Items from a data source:
****

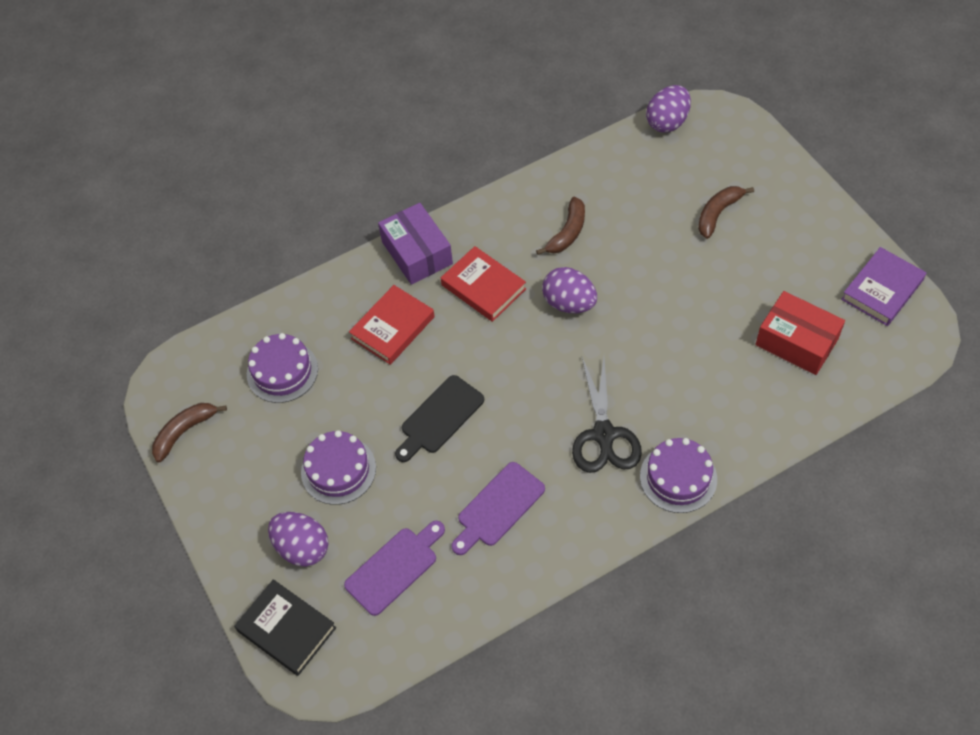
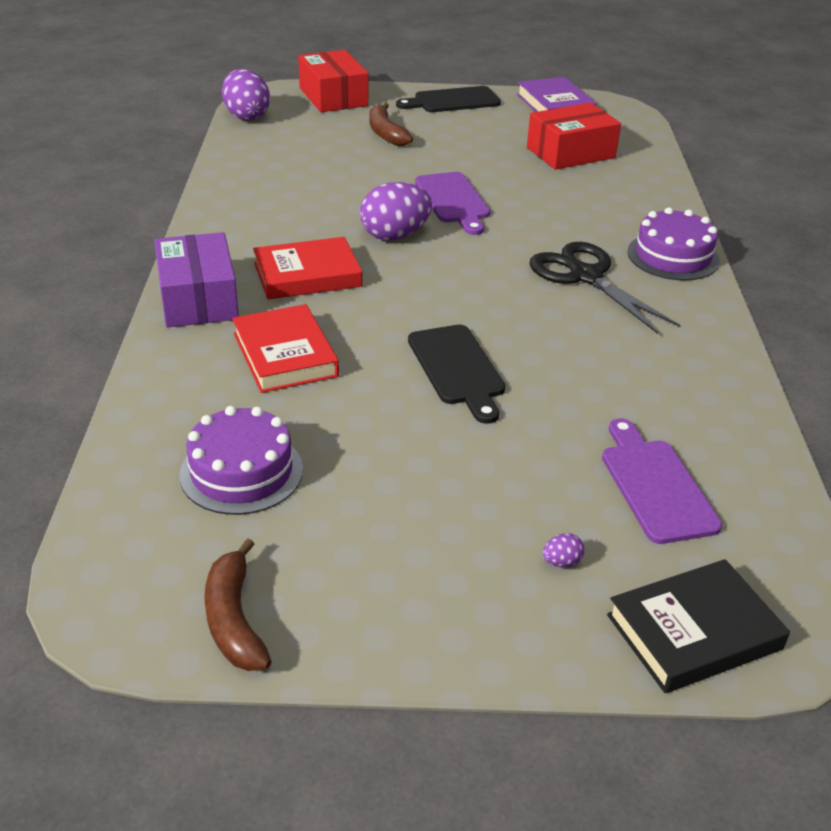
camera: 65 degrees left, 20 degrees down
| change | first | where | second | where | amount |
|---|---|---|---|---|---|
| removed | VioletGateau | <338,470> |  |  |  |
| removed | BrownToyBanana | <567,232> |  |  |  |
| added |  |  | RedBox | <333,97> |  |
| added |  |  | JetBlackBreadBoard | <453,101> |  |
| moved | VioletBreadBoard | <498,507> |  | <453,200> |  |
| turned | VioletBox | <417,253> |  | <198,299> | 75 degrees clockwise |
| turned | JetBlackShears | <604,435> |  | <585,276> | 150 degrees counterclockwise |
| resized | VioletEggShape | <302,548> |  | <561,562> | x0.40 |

****

BRIEF: Your output must be the exact lines from the one containing "moved | VioletBreadBoard" through the end of the data above, both included, and nothing more.

FINISHED TASK:
| moved | VioletBreadBoard | <498,507> |  | <453,200> |  |
| turned | VioletBox | <417,253> |  | <198,299> | 75 degrees clockwise |
| turned | JetBlackShears | <604,435> |  | <585,276> | 150 degrees counterclockwise |
| resized | VioletEggShape | <302,548> |  | <561,562> | x0.40 |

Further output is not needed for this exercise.